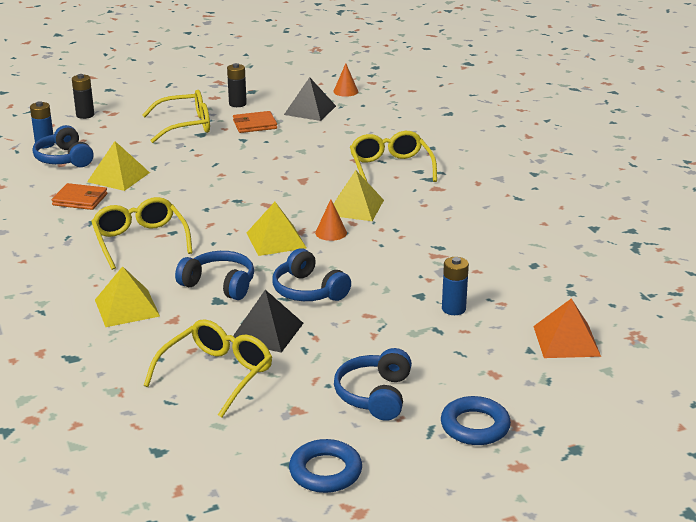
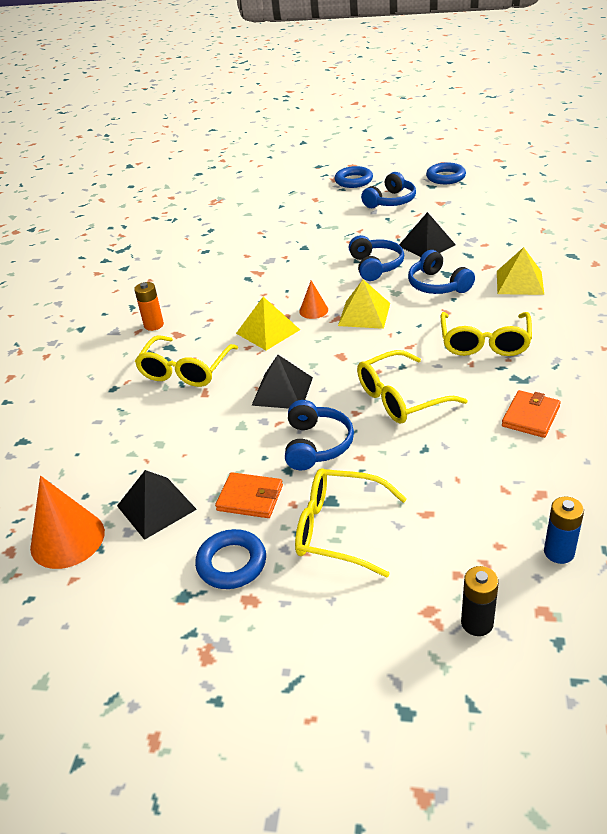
camera: 145 degrees left, 10 degrees up
(64, 159) = (535, 504): blue headphones -> blue headphones (316, 445)
(80, 199) = (530, 416): orange wallet -> orange wallet turned 75 degrees clockwise
(118, 177) = (474, 443): yellow pyramid -> none
(217, 374) = (475, 227): yellow glasses -> yellow glasses (400, 398)
(237, 104) = (232, 563): black battery -> blue ring
(292, 173) = (282, 391): none -> black pyramid
(345, 91) = (67, 539): orange cone -> orange cone, size x1.87
(453, 309) = (293, 235): blue battery -> none
(470, 189) = (154, 325): none -> orange battery
(566, 341) = (254, 206): orange pyramid -> none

#### Task instructions
Nothing but the lines from the one containing "(470, 189) = (154, 325): none" to the end of the records above should appear, each copied exactly.

#### Problem solution
(470, 189) = (154, 325): none -> orange battery
(566, 341) = (254, 206): orange pyramid -> none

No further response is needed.